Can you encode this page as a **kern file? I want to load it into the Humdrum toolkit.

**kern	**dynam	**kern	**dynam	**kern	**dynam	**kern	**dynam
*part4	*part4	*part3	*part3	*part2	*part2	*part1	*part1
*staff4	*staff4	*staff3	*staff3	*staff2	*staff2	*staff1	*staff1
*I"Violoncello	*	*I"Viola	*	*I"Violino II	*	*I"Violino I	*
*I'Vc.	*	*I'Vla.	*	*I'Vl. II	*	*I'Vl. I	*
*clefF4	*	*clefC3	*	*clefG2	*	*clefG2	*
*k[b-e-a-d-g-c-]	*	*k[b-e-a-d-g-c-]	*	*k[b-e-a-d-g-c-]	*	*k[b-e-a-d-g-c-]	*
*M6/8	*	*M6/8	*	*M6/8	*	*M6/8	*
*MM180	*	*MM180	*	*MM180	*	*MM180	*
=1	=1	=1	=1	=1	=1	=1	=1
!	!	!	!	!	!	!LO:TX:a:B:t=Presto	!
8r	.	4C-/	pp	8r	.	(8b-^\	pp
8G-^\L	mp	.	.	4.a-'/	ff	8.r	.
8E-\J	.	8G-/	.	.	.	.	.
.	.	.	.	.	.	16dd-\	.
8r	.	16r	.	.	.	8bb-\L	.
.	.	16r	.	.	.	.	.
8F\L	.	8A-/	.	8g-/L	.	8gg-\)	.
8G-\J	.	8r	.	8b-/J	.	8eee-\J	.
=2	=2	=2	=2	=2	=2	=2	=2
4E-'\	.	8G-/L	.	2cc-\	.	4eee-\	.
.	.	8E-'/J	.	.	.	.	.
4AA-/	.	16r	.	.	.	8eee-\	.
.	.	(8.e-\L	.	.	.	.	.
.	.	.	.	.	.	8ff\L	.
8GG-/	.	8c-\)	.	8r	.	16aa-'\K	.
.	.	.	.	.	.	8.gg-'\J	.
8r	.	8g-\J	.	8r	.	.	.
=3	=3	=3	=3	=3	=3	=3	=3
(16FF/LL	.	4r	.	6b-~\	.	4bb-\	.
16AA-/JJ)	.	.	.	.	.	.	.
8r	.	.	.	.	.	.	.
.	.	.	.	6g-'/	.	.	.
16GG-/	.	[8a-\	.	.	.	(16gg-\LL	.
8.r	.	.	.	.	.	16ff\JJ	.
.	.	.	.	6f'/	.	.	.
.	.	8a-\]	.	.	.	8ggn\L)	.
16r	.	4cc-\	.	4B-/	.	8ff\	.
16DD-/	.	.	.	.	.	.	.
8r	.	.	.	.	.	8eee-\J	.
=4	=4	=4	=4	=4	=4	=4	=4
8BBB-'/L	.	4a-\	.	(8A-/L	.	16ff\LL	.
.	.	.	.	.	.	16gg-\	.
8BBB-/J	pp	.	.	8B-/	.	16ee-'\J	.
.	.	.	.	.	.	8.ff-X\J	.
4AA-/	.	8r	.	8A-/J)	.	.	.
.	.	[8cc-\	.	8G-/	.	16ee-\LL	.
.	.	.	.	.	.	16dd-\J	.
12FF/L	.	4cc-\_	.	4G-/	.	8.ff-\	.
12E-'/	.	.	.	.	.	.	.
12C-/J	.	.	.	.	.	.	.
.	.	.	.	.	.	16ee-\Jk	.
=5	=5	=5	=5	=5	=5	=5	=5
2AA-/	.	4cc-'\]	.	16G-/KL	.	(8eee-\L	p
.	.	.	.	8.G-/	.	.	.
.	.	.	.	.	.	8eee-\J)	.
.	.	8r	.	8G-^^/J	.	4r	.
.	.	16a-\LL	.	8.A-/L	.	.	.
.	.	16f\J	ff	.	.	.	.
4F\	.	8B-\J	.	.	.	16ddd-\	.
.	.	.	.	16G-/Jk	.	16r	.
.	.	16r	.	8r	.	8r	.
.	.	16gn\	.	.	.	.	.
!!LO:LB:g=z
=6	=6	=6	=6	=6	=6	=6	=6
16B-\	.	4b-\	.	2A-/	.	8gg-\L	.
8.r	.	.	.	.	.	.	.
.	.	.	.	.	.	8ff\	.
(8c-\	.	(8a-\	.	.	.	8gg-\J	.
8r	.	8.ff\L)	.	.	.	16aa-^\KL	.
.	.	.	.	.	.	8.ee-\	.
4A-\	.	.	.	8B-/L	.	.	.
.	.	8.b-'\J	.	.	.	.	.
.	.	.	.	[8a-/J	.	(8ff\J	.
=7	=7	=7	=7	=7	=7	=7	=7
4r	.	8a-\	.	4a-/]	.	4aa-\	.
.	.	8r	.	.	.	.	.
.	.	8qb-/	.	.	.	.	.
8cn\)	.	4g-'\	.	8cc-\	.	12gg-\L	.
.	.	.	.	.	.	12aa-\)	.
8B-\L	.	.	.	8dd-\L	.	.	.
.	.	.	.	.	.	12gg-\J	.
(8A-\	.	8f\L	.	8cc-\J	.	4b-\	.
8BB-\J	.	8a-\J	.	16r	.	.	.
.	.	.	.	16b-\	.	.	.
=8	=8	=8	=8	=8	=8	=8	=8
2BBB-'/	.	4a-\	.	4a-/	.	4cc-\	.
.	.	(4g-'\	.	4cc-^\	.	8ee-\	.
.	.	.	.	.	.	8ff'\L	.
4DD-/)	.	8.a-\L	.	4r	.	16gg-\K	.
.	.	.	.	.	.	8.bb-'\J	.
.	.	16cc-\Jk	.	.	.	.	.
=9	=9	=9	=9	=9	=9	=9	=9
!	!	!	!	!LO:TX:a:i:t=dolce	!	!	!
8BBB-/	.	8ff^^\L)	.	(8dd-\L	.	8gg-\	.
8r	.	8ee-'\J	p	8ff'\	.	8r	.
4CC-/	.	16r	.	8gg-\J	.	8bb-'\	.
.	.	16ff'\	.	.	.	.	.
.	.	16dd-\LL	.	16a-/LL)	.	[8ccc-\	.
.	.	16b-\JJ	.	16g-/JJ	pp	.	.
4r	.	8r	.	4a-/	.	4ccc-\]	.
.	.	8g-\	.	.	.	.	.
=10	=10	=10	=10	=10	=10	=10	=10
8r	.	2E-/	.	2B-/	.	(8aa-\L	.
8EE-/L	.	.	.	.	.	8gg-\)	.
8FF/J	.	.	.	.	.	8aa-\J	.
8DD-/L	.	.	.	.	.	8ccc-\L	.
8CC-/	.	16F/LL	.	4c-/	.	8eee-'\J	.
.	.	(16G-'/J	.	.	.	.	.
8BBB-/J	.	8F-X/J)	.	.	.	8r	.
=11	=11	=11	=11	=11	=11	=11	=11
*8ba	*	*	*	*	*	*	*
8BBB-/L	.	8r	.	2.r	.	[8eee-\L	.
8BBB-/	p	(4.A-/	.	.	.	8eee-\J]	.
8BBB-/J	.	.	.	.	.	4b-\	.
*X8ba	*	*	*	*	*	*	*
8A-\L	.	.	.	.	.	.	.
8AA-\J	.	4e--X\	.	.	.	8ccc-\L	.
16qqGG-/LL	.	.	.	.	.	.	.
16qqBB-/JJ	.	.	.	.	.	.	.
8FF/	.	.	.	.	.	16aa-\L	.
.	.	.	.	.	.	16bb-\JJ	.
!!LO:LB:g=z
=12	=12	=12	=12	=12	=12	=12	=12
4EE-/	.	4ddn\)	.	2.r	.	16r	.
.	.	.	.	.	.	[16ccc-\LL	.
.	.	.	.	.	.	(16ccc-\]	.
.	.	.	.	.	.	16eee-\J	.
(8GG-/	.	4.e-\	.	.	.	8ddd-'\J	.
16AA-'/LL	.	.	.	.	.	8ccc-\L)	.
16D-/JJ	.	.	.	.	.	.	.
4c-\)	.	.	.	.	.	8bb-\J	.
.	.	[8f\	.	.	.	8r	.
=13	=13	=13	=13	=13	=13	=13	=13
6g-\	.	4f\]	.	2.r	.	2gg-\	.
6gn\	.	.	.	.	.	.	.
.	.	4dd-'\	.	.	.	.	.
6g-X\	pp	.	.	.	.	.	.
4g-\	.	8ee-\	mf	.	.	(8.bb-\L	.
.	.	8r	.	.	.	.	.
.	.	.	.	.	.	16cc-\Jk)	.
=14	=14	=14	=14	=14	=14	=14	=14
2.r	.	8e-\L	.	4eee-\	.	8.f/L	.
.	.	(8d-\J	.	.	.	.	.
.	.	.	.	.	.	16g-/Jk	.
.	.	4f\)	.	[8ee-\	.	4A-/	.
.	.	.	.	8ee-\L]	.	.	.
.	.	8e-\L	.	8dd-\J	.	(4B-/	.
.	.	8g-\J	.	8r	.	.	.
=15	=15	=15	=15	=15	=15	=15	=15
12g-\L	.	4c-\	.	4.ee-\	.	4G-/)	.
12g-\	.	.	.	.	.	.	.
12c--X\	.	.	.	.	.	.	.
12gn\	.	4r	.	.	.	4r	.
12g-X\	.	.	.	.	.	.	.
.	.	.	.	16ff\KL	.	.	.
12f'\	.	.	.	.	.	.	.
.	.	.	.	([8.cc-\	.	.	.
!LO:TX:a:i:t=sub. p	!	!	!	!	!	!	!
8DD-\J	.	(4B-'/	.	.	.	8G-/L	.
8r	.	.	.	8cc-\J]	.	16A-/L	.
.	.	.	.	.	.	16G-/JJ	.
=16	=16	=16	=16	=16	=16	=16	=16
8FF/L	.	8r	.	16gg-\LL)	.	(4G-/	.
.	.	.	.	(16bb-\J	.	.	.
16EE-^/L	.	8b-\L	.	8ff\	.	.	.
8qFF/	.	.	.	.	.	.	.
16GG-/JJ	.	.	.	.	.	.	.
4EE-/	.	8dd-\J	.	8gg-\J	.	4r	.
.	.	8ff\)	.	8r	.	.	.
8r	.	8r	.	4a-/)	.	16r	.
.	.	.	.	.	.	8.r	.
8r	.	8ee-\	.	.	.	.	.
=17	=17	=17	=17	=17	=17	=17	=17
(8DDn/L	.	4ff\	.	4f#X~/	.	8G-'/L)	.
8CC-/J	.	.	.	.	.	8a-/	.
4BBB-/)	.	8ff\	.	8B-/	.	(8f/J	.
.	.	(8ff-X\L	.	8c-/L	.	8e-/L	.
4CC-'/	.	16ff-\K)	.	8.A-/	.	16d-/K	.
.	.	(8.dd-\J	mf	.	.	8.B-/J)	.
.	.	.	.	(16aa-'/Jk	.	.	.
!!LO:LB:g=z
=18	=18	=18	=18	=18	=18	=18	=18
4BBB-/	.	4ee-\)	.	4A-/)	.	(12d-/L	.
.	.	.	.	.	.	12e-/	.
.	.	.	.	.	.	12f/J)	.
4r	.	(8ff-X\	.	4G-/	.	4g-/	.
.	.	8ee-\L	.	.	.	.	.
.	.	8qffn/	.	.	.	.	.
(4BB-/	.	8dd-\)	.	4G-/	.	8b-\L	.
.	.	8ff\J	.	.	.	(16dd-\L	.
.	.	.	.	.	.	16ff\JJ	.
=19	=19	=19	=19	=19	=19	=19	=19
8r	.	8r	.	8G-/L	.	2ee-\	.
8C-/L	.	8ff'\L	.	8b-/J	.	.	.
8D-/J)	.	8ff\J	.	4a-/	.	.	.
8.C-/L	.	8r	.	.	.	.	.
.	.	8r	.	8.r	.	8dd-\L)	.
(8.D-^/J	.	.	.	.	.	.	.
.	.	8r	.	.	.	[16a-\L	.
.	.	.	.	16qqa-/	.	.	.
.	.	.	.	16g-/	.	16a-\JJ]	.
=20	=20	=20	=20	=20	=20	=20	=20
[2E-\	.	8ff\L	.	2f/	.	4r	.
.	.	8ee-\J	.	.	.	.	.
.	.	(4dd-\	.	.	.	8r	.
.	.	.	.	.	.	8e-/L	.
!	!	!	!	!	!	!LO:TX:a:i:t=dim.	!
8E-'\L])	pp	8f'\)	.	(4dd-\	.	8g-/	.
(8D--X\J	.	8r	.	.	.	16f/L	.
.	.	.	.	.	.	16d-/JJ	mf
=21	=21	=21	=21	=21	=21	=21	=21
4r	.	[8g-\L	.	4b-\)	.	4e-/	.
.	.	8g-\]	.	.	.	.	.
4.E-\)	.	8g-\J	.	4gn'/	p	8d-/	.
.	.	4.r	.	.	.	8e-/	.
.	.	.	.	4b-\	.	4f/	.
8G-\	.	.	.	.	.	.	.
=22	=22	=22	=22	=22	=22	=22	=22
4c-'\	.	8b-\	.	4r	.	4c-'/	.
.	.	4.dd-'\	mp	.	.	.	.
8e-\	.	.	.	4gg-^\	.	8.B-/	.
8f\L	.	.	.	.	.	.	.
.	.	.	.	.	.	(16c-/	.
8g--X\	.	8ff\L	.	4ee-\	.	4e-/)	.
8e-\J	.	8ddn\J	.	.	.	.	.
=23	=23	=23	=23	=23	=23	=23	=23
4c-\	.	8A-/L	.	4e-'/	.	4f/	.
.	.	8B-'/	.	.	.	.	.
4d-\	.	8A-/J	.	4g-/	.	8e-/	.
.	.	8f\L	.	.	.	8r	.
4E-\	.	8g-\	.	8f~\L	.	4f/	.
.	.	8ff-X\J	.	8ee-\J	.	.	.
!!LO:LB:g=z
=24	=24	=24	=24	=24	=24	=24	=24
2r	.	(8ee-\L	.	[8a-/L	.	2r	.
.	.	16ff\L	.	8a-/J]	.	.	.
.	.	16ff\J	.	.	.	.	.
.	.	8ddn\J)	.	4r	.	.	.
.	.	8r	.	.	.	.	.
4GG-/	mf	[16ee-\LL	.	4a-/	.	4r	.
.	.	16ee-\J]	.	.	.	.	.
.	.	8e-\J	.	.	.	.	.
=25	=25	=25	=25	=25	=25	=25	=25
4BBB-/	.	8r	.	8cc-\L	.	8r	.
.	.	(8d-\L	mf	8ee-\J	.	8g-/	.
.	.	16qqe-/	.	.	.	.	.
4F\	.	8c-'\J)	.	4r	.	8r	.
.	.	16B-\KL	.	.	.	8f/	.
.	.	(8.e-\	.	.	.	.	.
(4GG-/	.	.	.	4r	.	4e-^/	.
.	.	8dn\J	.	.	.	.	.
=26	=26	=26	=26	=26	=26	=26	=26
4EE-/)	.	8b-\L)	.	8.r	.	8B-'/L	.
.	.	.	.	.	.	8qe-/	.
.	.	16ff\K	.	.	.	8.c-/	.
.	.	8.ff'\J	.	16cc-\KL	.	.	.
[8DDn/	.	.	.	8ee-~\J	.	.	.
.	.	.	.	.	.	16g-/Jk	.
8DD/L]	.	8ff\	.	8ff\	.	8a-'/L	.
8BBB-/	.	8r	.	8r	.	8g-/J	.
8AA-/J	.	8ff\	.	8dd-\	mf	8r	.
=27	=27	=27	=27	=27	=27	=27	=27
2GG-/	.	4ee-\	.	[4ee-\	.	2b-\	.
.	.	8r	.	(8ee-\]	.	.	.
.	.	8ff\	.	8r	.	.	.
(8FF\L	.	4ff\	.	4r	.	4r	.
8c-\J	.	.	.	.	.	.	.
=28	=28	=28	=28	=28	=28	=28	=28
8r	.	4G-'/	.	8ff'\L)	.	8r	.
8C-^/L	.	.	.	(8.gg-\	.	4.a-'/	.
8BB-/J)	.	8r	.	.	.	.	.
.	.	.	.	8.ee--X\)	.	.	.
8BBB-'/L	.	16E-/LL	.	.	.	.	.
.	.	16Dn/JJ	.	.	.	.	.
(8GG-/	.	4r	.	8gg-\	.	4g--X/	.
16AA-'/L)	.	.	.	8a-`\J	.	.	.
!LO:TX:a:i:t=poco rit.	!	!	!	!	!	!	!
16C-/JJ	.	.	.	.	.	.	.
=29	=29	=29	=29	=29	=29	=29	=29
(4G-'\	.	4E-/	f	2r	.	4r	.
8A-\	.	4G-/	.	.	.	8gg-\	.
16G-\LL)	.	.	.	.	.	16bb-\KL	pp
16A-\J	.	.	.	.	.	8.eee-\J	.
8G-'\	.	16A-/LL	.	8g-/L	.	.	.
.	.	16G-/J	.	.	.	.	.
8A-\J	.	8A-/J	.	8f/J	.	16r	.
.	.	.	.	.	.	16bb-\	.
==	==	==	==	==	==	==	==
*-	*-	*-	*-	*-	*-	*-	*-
__________
Set task - How many lines of the listing above contain the string "kern"? Tally them and reply with only the number.

Solution to this task - 2